Spatial object tracking data:
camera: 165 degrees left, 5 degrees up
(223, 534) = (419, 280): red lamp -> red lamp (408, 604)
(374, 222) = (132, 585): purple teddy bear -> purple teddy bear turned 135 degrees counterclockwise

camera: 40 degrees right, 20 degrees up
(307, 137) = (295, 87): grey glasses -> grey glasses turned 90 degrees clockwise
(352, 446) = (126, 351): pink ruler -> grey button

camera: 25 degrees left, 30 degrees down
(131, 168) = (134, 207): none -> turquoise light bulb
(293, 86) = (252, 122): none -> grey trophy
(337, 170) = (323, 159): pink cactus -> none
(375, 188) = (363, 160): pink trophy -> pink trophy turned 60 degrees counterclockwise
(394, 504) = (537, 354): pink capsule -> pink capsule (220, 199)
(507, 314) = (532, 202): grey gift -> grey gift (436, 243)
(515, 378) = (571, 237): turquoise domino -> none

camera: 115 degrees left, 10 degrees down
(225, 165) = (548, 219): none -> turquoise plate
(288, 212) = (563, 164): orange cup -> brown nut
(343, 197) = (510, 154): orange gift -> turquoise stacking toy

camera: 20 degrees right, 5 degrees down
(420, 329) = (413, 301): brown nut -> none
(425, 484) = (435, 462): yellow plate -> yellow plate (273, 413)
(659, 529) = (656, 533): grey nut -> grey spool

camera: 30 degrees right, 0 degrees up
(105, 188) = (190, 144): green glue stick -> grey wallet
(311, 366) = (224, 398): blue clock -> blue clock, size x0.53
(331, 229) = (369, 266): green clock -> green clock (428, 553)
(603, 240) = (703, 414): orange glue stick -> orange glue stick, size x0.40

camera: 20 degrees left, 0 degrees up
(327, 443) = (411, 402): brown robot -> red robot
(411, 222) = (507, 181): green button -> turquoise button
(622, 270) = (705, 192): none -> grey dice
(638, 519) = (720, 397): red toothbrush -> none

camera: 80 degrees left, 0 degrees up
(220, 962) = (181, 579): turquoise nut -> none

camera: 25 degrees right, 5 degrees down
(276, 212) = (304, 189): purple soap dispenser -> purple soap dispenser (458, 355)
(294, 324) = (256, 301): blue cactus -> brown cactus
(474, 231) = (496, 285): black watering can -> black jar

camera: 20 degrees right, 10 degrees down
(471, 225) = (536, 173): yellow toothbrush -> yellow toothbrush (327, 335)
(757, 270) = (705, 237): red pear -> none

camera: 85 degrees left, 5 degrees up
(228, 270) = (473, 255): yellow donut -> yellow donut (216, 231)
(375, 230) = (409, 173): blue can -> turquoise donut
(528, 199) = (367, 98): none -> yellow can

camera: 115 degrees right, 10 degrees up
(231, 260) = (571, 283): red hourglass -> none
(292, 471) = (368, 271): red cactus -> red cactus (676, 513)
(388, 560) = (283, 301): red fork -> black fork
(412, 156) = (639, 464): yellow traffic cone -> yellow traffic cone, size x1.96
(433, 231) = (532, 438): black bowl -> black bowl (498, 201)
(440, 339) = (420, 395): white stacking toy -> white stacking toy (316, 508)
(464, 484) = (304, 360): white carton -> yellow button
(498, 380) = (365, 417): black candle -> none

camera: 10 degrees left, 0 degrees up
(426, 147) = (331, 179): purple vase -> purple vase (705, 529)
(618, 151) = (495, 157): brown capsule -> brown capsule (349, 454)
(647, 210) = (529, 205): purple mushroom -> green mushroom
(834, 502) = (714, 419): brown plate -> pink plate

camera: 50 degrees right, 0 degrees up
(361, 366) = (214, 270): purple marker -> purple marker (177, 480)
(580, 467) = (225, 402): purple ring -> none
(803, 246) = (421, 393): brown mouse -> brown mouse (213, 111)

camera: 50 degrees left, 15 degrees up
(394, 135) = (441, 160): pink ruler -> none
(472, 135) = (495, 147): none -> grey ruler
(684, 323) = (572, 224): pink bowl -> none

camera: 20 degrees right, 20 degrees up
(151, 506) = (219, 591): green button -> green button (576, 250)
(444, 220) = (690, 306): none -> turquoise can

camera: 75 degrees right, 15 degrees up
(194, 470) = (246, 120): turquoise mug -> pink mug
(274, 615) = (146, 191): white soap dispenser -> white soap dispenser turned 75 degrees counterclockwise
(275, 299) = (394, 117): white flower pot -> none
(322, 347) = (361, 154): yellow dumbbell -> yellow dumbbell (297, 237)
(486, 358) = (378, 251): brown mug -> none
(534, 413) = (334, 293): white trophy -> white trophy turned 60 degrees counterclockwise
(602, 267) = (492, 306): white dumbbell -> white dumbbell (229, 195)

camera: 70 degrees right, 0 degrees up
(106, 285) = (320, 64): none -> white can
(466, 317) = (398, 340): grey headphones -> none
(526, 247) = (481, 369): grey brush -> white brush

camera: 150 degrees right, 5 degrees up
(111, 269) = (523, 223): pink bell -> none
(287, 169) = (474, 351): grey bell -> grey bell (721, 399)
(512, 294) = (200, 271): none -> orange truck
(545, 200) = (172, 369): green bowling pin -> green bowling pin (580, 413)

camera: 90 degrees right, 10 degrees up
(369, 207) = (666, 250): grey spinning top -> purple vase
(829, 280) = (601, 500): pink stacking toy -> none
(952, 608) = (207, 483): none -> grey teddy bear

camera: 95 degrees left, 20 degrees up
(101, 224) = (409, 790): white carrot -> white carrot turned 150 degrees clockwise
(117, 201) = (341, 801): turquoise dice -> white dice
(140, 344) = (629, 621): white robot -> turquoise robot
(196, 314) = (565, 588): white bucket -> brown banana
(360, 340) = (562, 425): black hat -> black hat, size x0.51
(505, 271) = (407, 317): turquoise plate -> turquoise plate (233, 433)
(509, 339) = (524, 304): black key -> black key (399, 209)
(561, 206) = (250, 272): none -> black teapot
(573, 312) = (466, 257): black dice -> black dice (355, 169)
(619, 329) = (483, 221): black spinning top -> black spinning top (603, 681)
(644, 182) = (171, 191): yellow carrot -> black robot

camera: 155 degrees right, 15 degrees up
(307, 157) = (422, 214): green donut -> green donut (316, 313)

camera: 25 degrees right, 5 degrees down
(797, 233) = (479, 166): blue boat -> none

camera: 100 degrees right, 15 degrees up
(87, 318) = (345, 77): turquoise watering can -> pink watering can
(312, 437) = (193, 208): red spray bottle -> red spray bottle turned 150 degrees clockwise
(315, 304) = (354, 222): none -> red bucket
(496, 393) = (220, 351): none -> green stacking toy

= TASK OBJECTIVE =
The lines running from the start of the data through the one that contains "(105, 188) = (190, 144): green" should be reproduced exactly, and only those.

= RESPONSE TO THIS EXERCISE =
camera: 165 degrees left, 5 degrees up
(223, 534) = (419, 280): red lamp -> red lamp (408, 604)
(374, 222) = (132, 585): purple teddy bear -> purple teddy bear turned 135 degrees counterclockwise

camera: 40 degrees right, 20 degrees up
(307, 137) = (295, 87): grey glasses -> grey glasses turned 90 degrees clockwise
(352, 446) = (126, 351): pink ruler -> grey button

camera: 25 degrees left, 30 degrees down
(131, 168) = (134, 207): none -> turquoise light bulb
(293, 86) = (252, 122): none -> grey trophy
(337, 170) = (323, 159): pink cactus -> none
(375, 188) = (363, 160): pink trophy -> pink trophy turned 60 degrees counterclockwise
(394, 504) = (537, 354): pink capsule -> pink capsule (220, 199)
(507, 314) = (532, 202): grey gift -> grey gift (436, 243)
(515, 378) = (571, 237): turquoise domino -> none

camera: 115 degrees left, 10 degrees down
(225, 165) = (548, 219): none -> turquoise plate
(288, 212) = (563, 164): orange cup -> brown nut
(343, 197) = (510, 154): orange gift -> turquoise stacking toy

camera: 20 degrees right, 5 degrees down
(420, 329) = (413, 301): brown nut -> none
(425, 484) = (435, 462): yellow plate -> yellow plate (273, 413)
(659, 529) = (656, 533): grey nut -> grey spool

camera: 30 degrees right, 0 degrees up
(105, 188) = (190, 144): green glue stick -> grey wallet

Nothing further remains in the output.